*Task*
Copy, word for word, the lines of the entries below between the one with "C8: 3.3uF (plus" and the one with "TR2: NMOS AO3400", inclusive, and leave out everything else.

*Given data*
__________

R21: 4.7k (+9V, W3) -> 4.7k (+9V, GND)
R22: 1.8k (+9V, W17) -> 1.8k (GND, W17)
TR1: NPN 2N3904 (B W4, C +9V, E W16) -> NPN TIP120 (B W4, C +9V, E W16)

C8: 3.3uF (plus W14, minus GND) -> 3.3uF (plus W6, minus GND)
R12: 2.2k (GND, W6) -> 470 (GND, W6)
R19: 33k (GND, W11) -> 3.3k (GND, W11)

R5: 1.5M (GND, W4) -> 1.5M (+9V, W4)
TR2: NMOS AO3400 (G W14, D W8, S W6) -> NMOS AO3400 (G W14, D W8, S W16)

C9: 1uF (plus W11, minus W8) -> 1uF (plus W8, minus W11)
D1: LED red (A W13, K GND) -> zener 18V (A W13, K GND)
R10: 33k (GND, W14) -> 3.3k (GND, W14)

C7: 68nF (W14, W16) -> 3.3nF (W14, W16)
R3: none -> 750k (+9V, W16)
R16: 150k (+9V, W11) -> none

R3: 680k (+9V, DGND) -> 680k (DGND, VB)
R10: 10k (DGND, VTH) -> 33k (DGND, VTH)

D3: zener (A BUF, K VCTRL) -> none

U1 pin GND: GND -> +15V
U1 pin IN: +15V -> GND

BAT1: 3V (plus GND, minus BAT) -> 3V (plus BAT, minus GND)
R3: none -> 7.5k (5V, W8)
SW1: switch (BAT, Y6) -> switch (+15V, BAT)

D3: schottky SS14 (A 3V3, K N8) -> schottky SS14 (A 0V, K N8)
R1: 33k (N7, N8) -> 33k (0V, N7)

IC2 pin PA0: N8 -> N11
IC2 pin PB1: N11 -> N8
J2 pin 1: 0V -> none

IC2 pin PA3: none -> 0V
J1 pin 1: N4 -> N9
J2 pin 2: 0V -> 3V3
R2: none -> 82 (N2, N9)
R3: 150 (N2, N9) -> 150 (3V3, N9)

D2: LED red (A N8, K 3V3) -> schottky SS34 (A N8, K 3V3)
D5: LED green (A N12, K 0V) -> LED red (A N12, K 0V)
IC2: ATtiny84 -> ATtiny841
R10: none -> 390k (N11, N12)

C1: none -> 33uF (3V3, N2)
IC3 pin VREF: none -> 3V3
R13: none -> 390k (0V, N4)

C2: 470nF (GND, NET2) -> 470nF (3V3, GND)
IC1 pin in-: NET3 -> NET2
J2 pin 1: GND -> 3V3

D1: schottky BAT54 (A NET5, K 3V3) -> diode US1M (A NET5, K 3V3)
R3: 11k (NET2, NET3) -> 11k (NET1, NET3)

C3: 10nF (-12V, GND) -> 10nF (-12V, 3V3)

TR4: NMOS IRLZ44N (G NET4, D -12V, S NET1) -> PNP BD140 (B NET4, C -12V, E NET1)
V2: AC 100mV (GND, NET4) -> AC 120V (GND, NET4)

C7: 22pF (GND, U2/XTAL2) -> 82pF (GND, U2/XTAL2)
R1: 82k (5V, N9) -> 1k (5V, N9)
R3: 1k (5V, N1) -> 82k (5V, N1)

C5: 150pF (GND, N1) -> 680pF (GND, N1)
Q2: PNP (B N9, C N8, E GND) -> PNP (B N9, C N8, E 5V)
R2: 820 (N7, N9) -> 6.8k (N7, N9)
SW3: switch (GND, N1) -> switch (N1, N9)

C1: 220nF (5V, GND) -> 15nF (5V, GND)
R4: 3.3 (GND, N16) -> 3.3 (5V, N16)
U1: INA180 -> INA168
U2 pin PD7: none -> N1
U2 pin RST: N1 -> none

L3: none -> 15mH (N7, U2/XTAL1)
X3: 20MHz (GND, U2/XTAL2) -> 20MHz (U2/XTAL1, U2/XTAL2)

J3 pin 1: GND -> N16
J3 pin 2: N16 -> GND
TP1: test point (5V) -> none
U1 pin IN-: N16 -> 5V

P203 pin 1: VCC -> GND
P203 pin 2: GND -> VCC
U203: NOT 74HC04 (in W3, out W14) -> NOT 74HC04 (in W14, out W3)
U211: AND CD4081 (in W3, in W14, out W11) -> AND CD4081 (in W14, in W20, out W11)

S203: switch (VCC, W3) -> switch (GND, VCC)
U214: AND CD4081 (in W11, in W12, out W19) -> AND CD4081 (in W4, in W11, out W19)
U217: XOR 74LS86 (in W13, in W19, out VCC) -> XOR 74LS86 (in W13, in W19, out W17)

__________

*Response*
C8: 3.3uF (plus W14, minus GND) -> 3.3uF (plus W6, minus GND)
R12: 2.2k (GND, W6) -> 470 (GND, W6)
R19: 33k (GND, W11) -> 3.3k (GND, W11)

R5: 1.5M (GND, W4) -> 1.5M (+9V, W4)
TR2: NMOS AO3400 (G W14, D W8, S W6) -> NMOS AO3400 (G W14, D W8, S W16)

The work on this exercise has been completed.